YOUR TASK -> What you return must be the exact lines of the material below, from the first through the one that has "Someone put down the bright", with no pictures and, please, nothing else.

★ ★ ★ ★

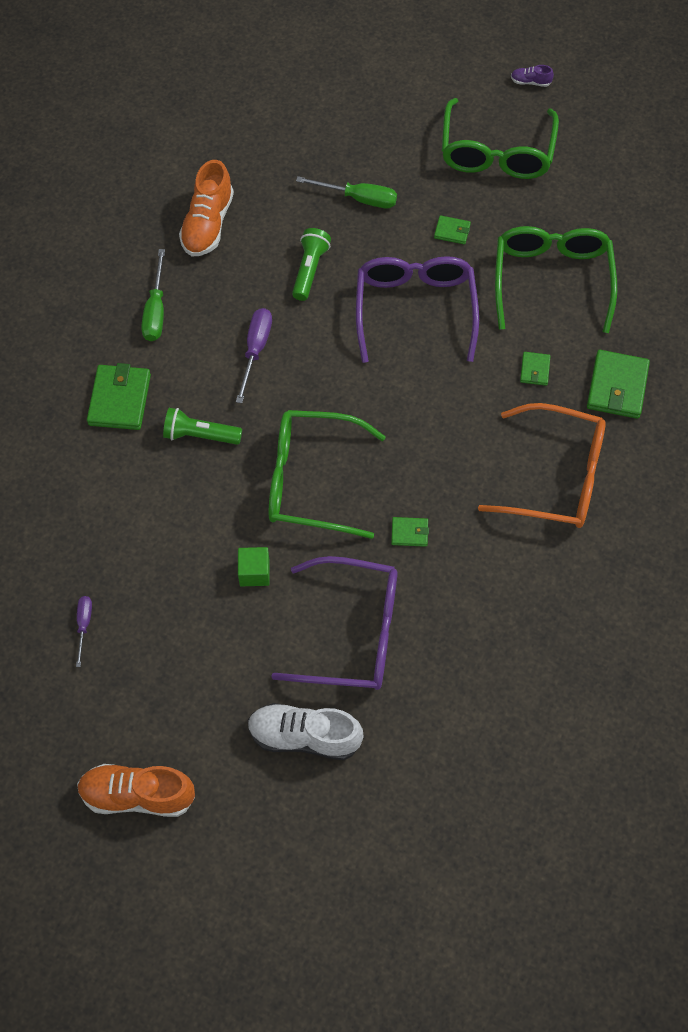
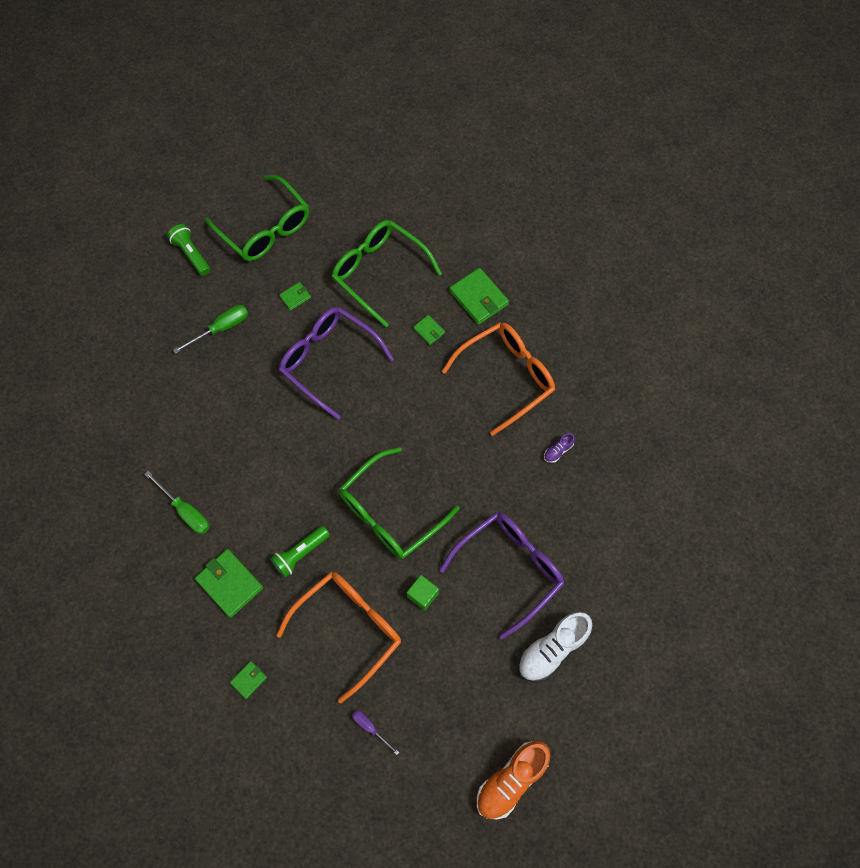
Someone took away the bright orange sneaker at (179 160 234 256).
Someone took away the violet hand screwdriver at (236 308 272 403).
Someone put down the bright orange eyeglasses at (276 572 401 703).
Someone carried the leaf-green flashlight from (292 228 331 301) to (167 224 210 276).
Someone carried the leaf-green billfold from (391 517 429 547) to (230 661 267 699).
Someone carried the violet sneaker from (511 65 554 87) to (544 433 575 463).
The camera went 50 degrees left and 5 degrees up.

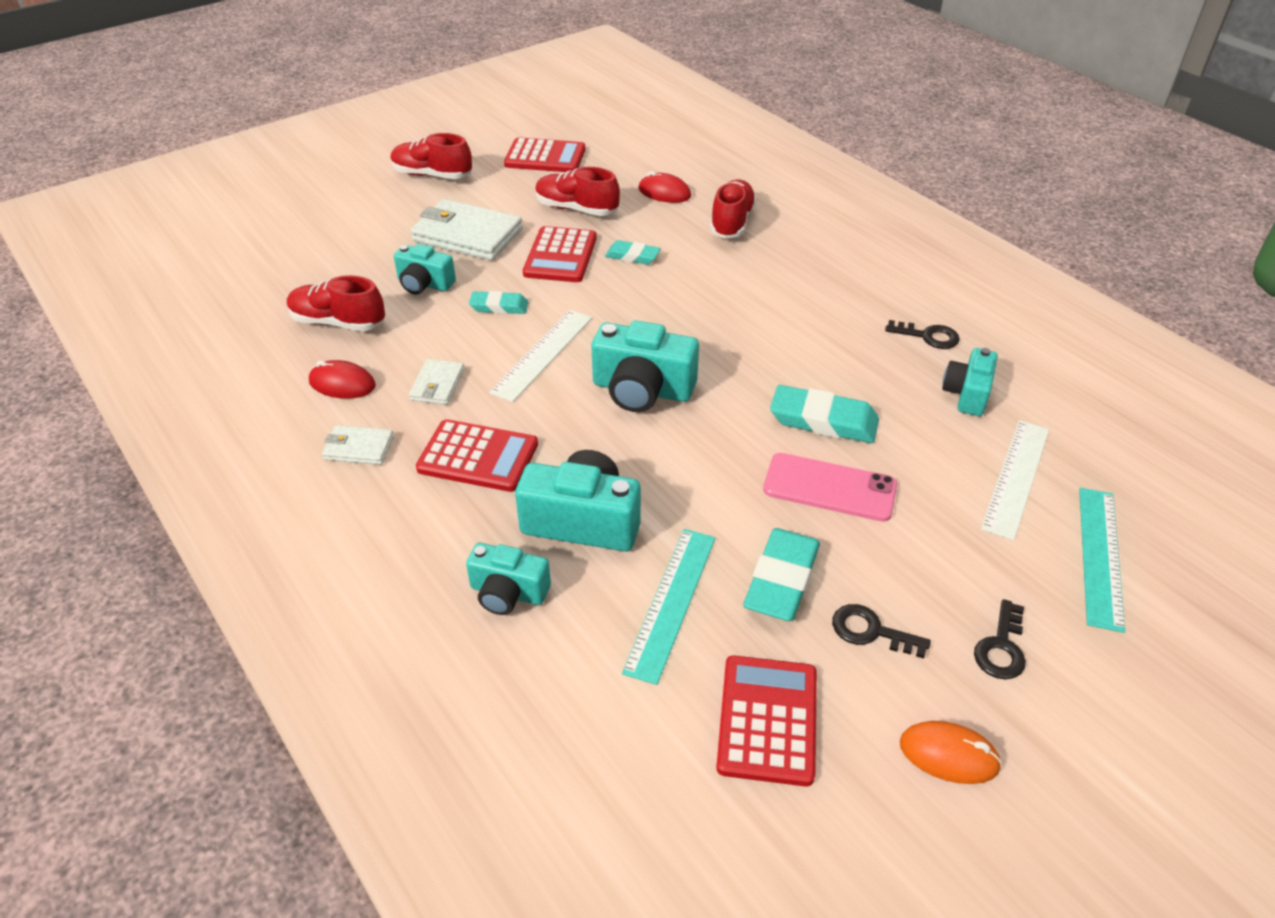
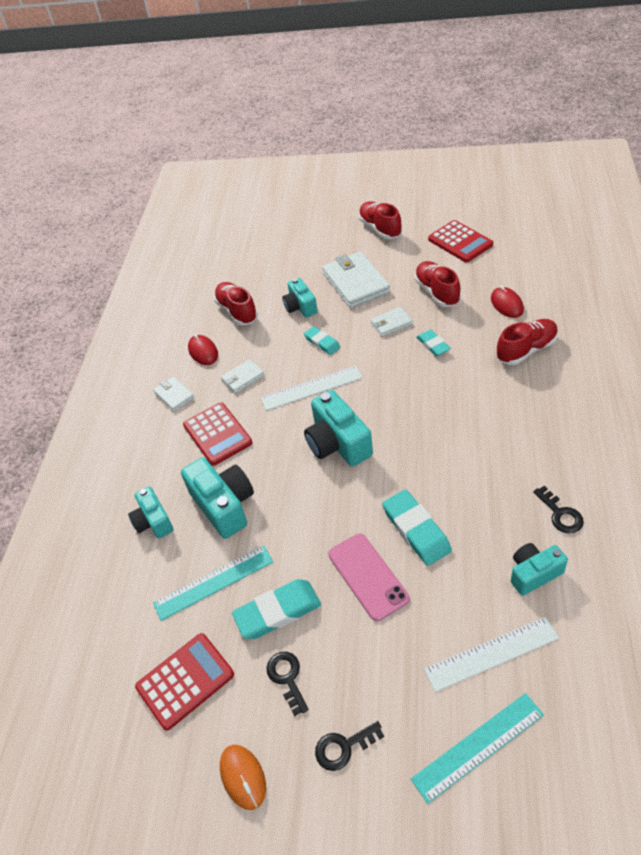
Someone swapped the crimson calculator at (523 226 597 282) for the pure white billfold at (371 307 413 337).
The camera went 50 degrees right and 5 degrees up.

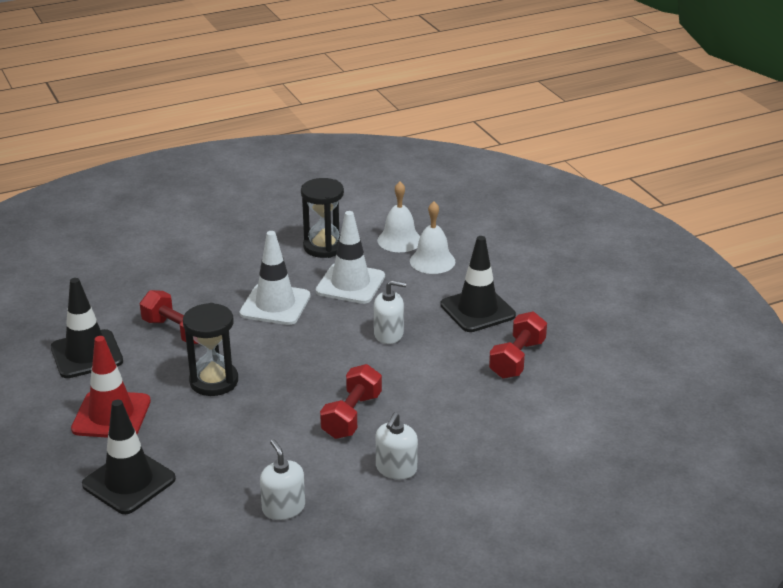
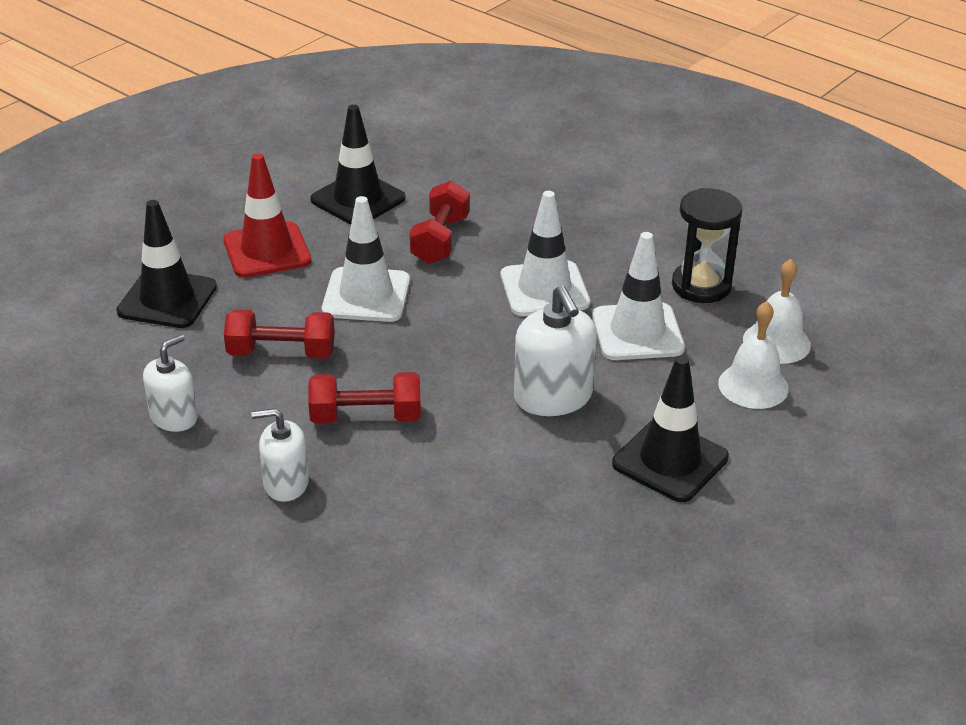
Someone carried the crimson dumbbell from (489 312 547 379) to (224 309 335 359).
Someone swapped the black sand timer at (183 303 238 396) for the pure white safety cone at (322 196 410 322).
Someone scaled the pure white soap dispenser at (374 280 406 344) by 1.54.
The camera went 65 degrees right and 5 degrees up.

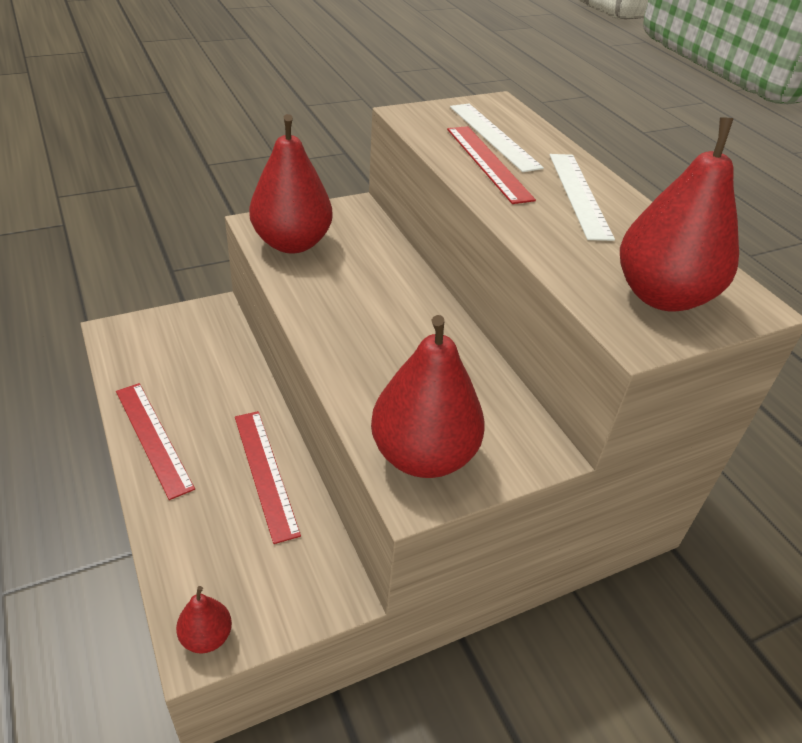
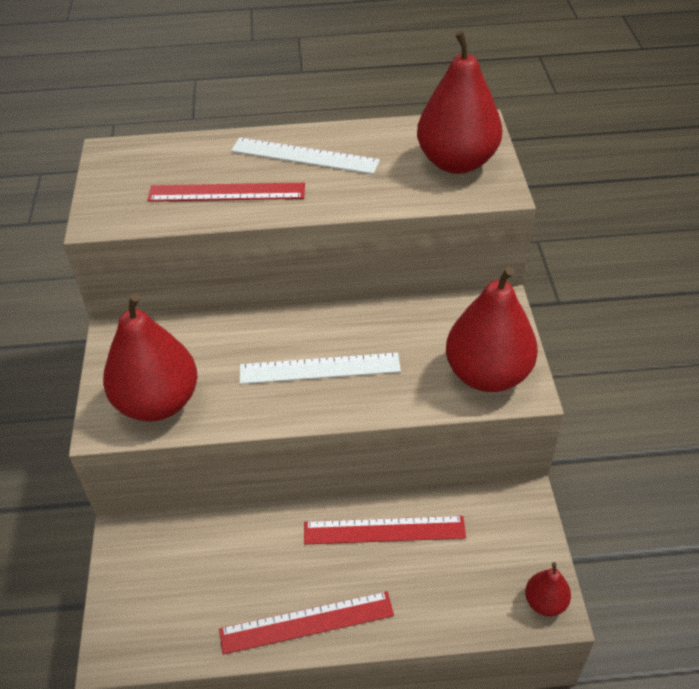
Someone carried the pure white ruler from (450 104 544 172) to (240 352 401 384).
The camera went 65 degrees left and 5 degrees up.

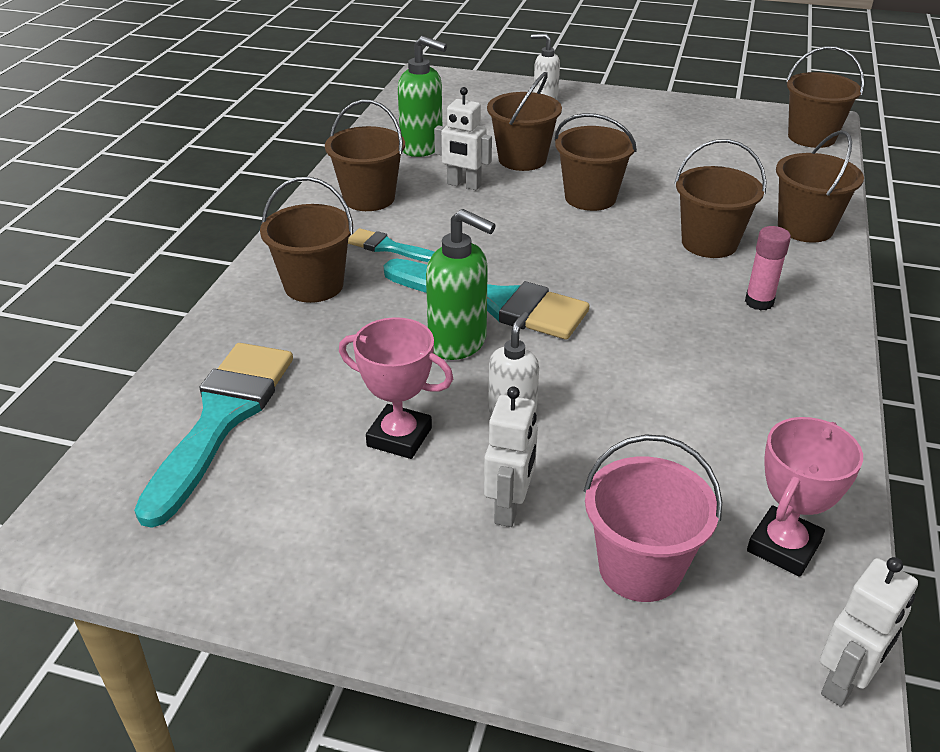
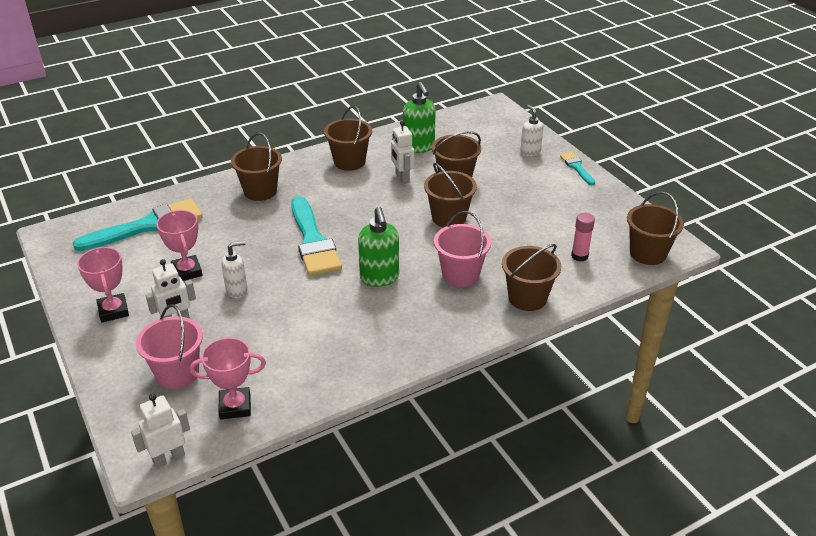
Someone put down the pink prize cup at (77 247 129 323).
Someone carried the aqua paint brush from (348 228 434 262) to (560 152 595 185).
Someone carried the leaf-green soap dispenser from (426 209 496 360) to (358 207 399 287).
Someone carried the pink glue stick from (745 226 791 311) to (571 213 595 261).
Someone repainted the dark brown pail at (674 139 766 258), which became the pink pail at (434 211 491 287).
Someone rotated the pure white robot figure at (820 557 918 707) by 150 degrees clockwise.
The camera went 45 degrees right and 0 degrees up.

★ ★ ★ ★

TASK RESPONSE ->
Someone took away the bright orange sneaker at (179 160 234 256).
Someone took away the violet hand screwdriver at (236 308 272 403).
Someone put down the bright orange eyeglasses at (276 572 401 703).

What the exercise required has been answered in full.